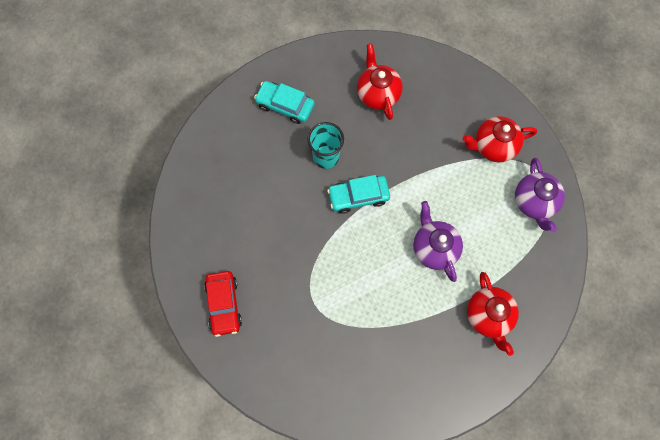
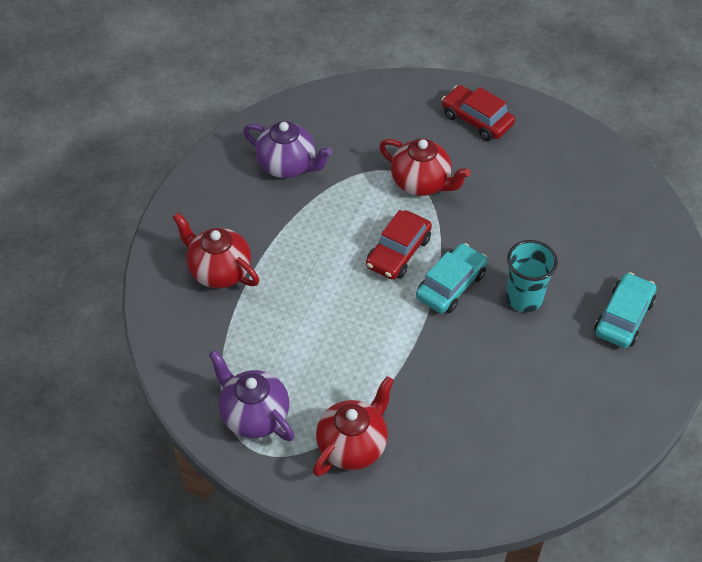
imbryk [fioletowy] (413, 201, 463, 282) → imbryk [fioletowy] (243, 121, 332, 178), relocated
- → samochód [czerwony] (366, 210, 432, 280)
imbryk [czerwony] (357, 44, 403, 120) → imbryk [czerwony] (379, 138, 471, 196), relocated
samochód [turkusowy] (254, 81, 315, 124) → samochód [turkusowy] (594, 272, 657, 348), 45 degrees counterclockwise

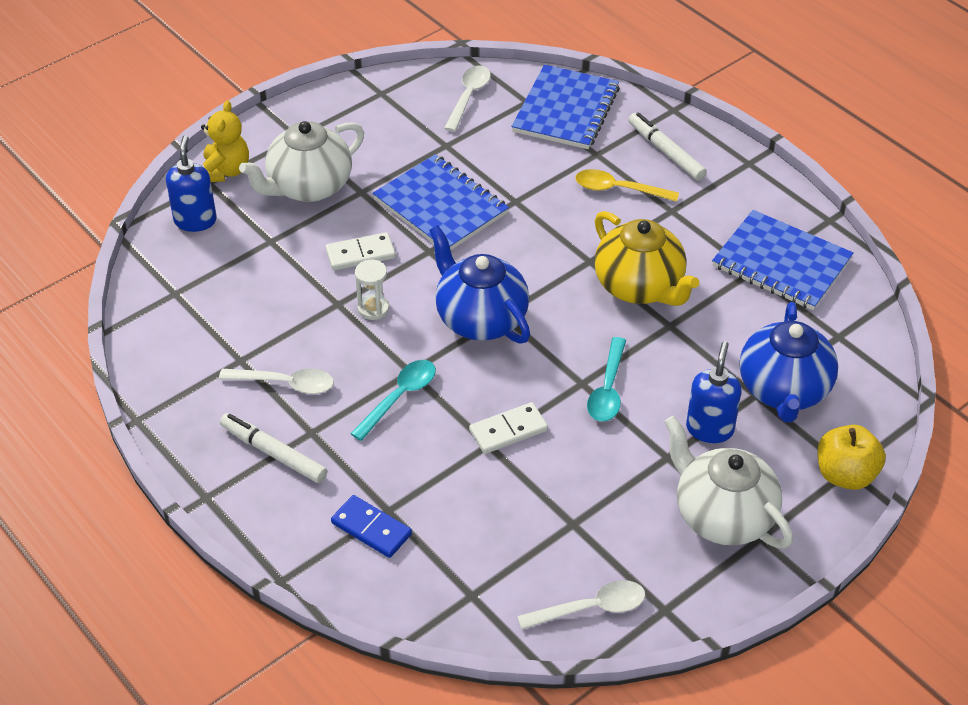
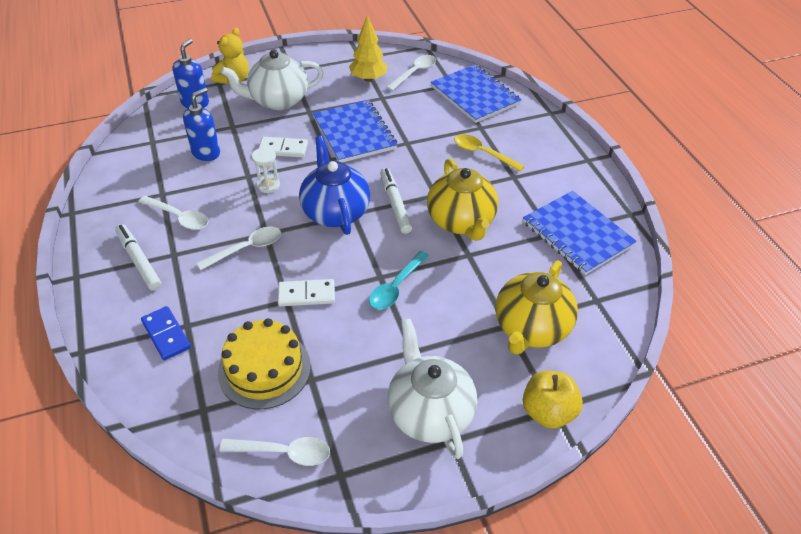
dozownik mydła [niebieski] (686, 341, 741, 443) → dozownik mydła [niebieski] (183, 88, 220, 161), relocated
łyżka [turkusowy] (350, 360, 436, 441) → łyżka [biały] (197, 226, 281, 270)
- → tort [żółty] (218, 318, 311, 409)
- → drzewko [żółty] (349, 15, 388, 82)
flamaster [biały] (628, 113, 707, 181) → flamaster [biały] (380, 168, 412, 234), relocated
zeszyt [niebieski] (511, 65, 620, 149) → zeszyt [niebieski] (431, 64, 522, 123), 75 degrees counterclockwise
imbryk [niebieski] (740, 302, 838, 423) → imbryk [żółty] (495, 260, 578, 355)

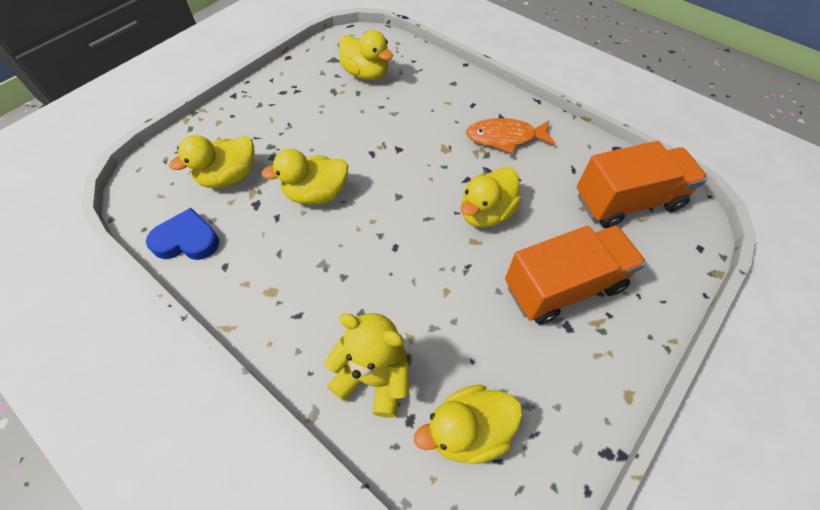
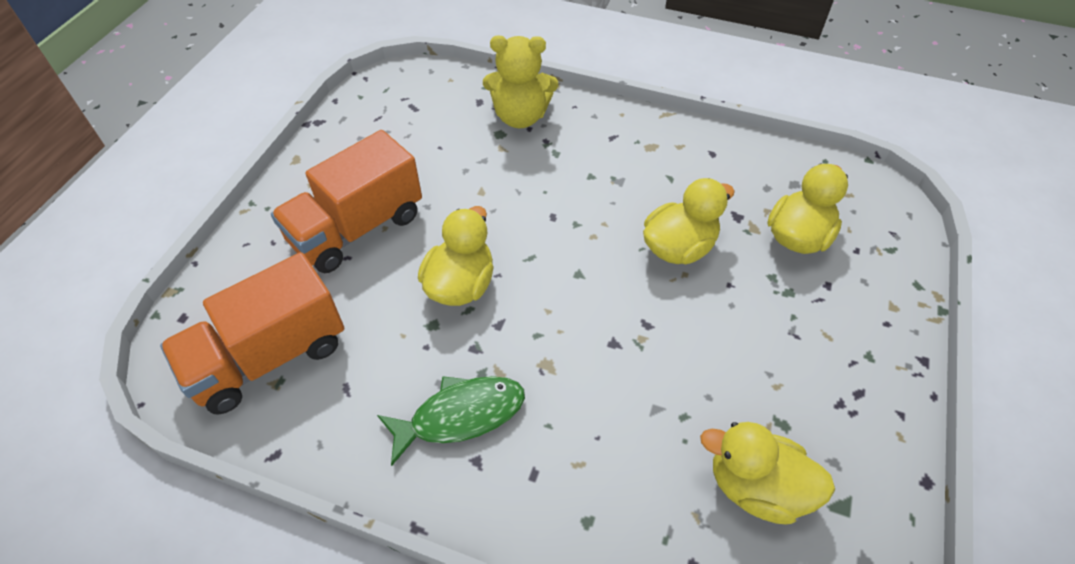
ryba [pomarańczowy] (466, 118, 556, 154) → ryba [zielony] (377, 376, 525, 466)
serce [niebieski] (146, 208, 219, 260) → -
kaczka [żółty] (414, 385, 523, 464) → -

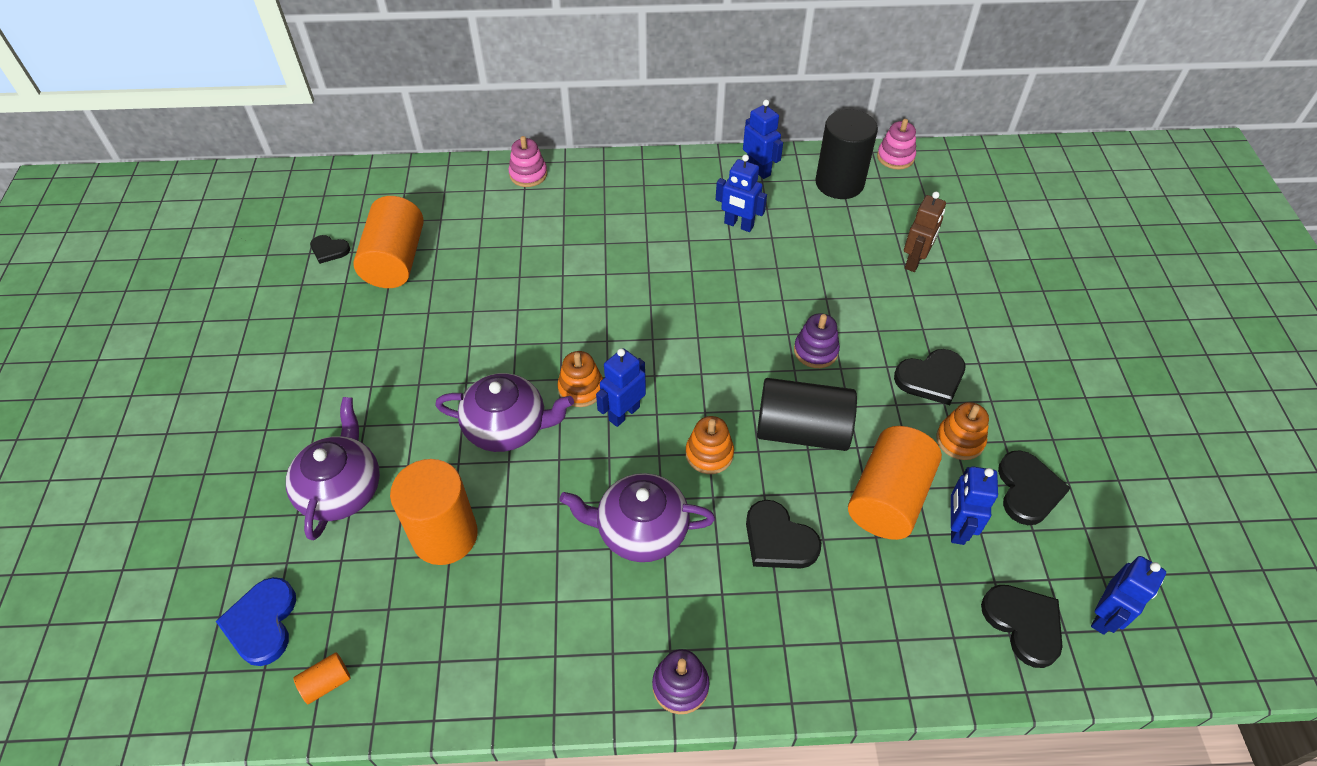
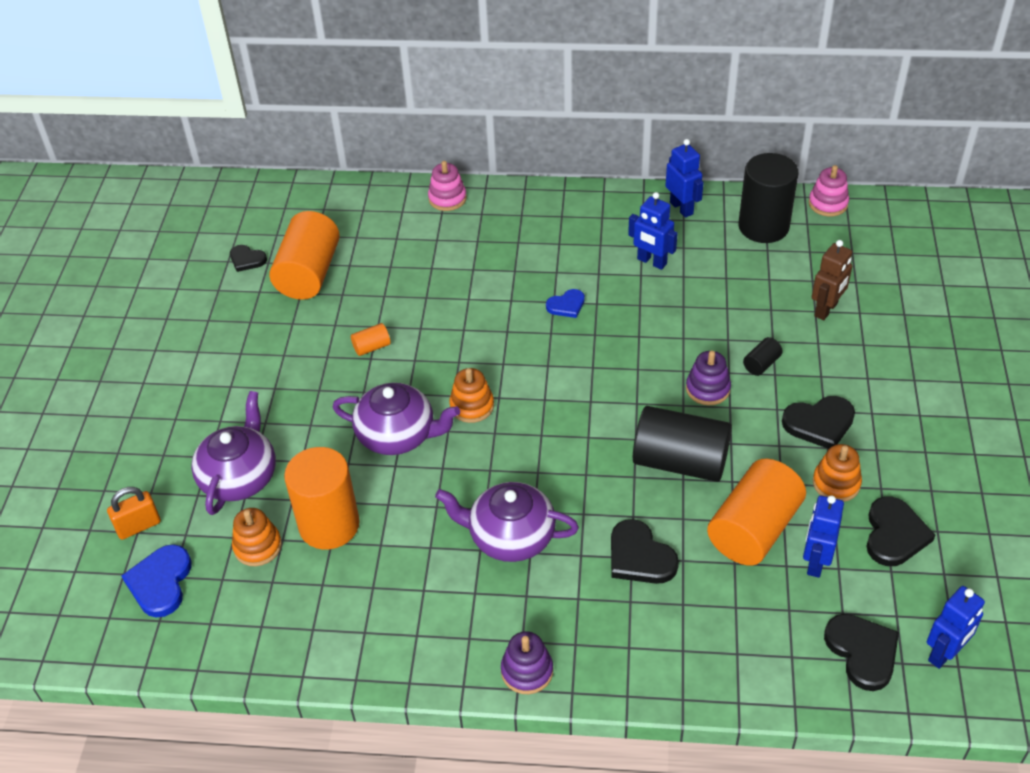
- → kłódka [pomarańczowy] (107, 487, 161, 540)
zabawka nakładanka [pomarańczowy] (686, 416, 734, 474) → zabawka nakładanka [pomarańczowy] (232, 508, 282, 566), relocated
walec [pomarańczowy] (293, 652, 351, 704) → walec [pomarańczowy] (351, 323, 391, 356), relocated
- → serce [niebieski] (546, 289, 585, 318)
- → walec [czarny] (743, 337, 783, 376)
robot [niebieski] (596, 348, 646, 427) → -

---*---

Look through the material above for the word "walec" and copy every line that has it.

*ANSWER BOX*
walec [pomarańczowy] (293, 652, 351, 704) → walec [pomarańczowy] (351, 323, 391, 356), relocated
- → walec [czarny] (743, 337, 783, 376)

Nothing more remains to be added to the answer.